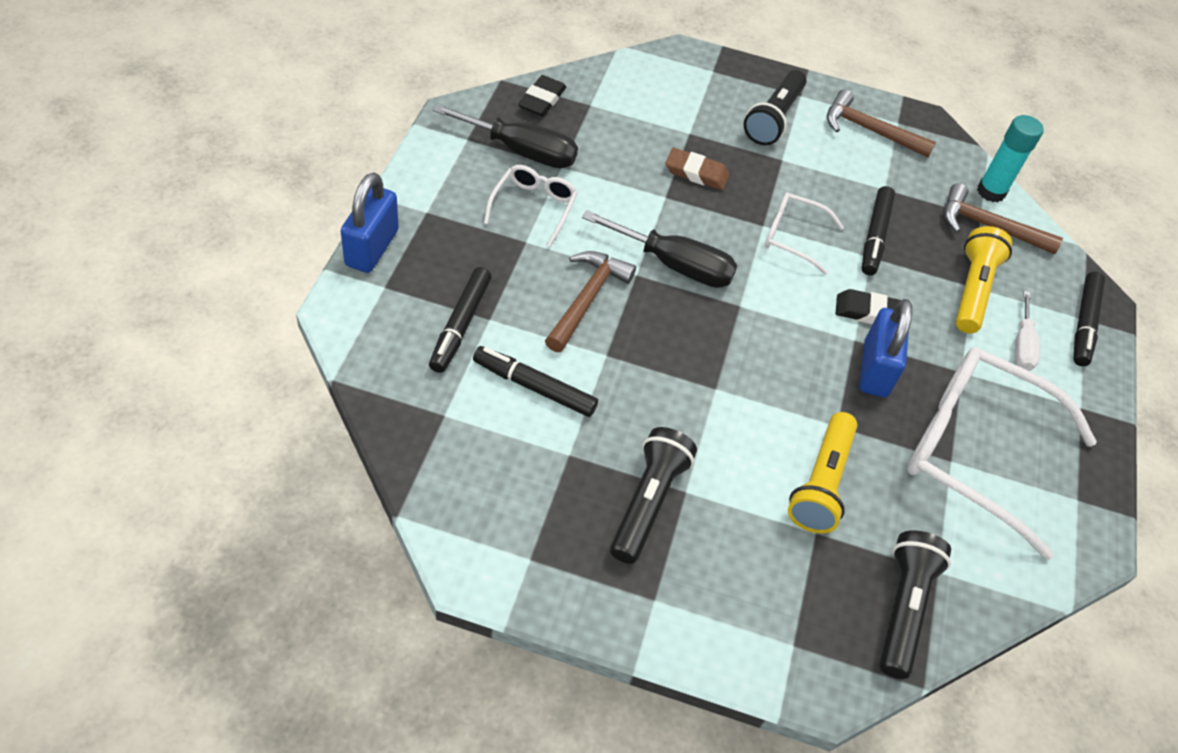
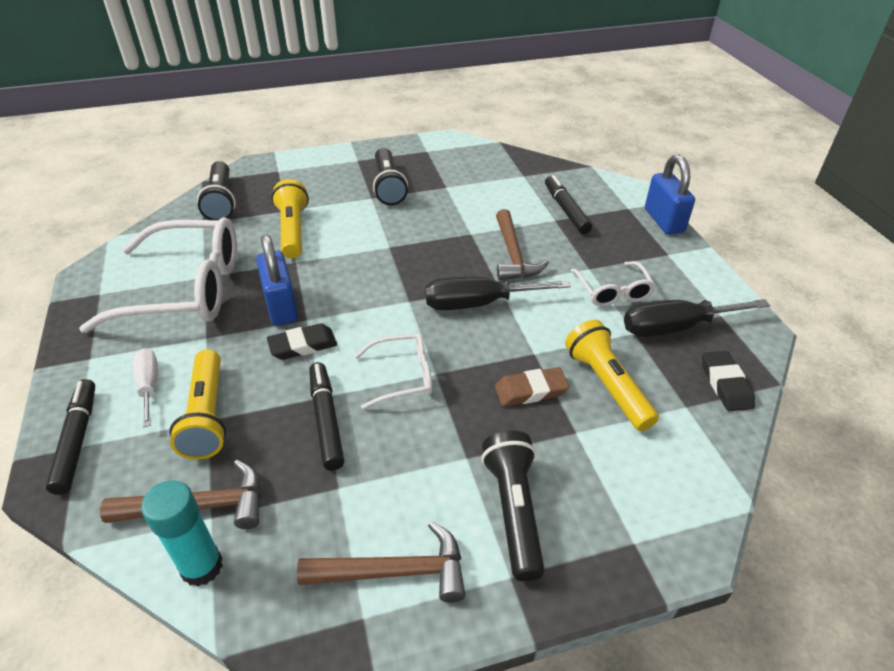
camera: 155 degrees right, 10 degrees down
(534, 387) = (494, 203): black marker -> none
(633, 145) = (607, 385): none -> yellow flashlight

→ **Exercise instructions**: Find the line with "(534, 387) = (494, 203): black marker -> none" in the listing above, then write out that line and each remaining line exactly, with no other text.

→ **Answer space**:
(534, 387) = (494, 203): black marker -> none
(633, 145) = (607, 385): none -> yellow flashlight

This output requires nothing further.